**Problem to solve:** The required output is an exact copy of the lines from the one containing "pink hexagon: (434, 324)" through the end of the entries below, with pictures removed.

**Dataset content:**

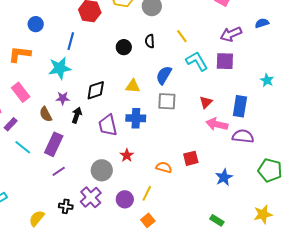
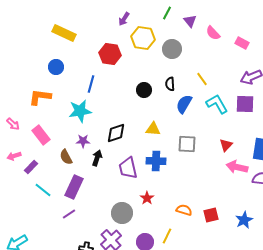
blue semicircle: (164, 75) -> (184, 104), moved
red square: (191, 158) -> (211, 215), moved
purple line: (59, 171) -> (69, 214), moved

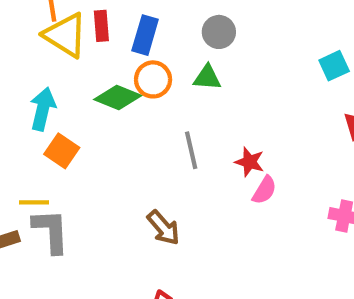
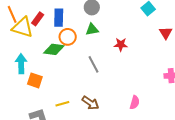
red rectangle: (101, 26) -> (38, 19), turned 56
red star: (250, 162) -> (121, 45), moved
pink semicircle: (264, 190) -> (135, 102), moved
yellow line: (34, 202) -> (62, 104), moved

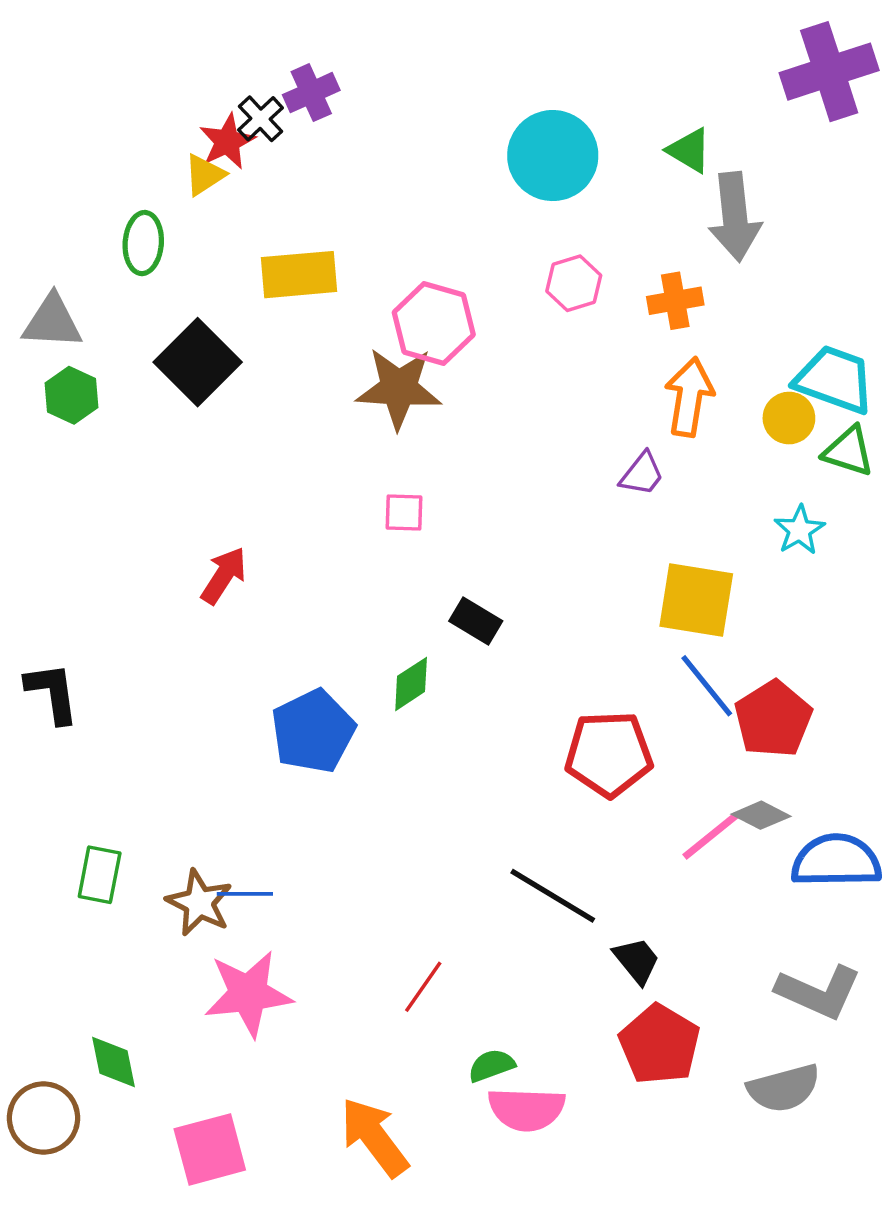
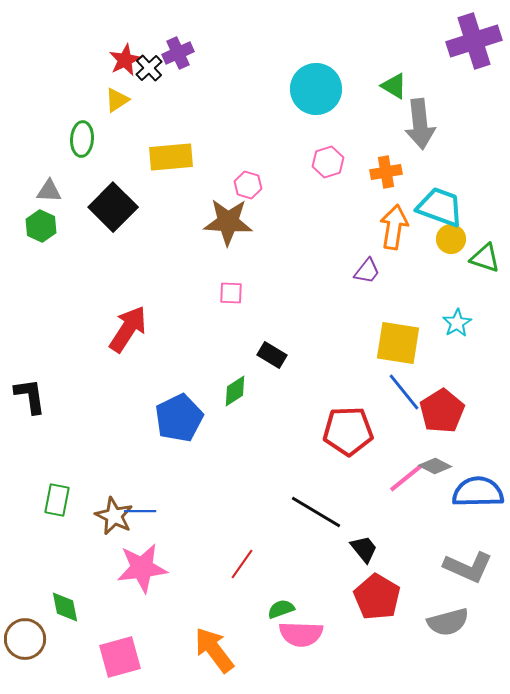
red star: (227, 142) -> (125, 60), moved
gray triangle: (52, 322) -> (49, 191), moved, size x0.7
pink hexagon: (434, 324) -> (248, 185), size x0.6
cyan trapezoid: (834, 380) -> (440, 207), moved
cyan star: (799, 530) -> (457, 323), moved
red arrow: (224, 576) -> (128, 329), size x1.4

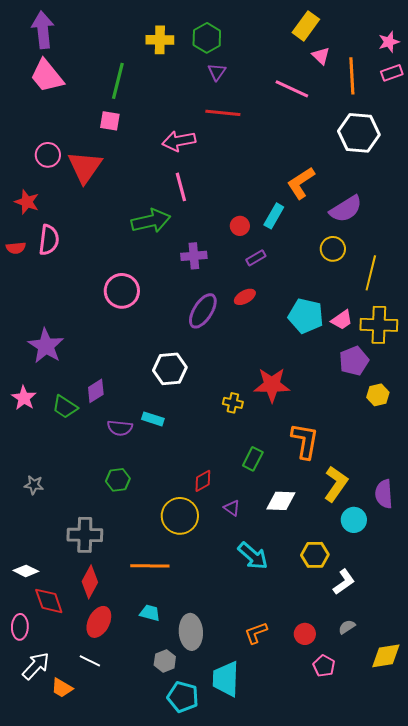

**Written answer:**
pink hexagon: (434, 324) -> (248, 185), size x0.6
cyan trapezoid: (834, 380) -> (440, 207), moved
cyan star: (799, 530) -> (457, 323), moved
red arrow: (224, 576) -> (128, 329), size x1.4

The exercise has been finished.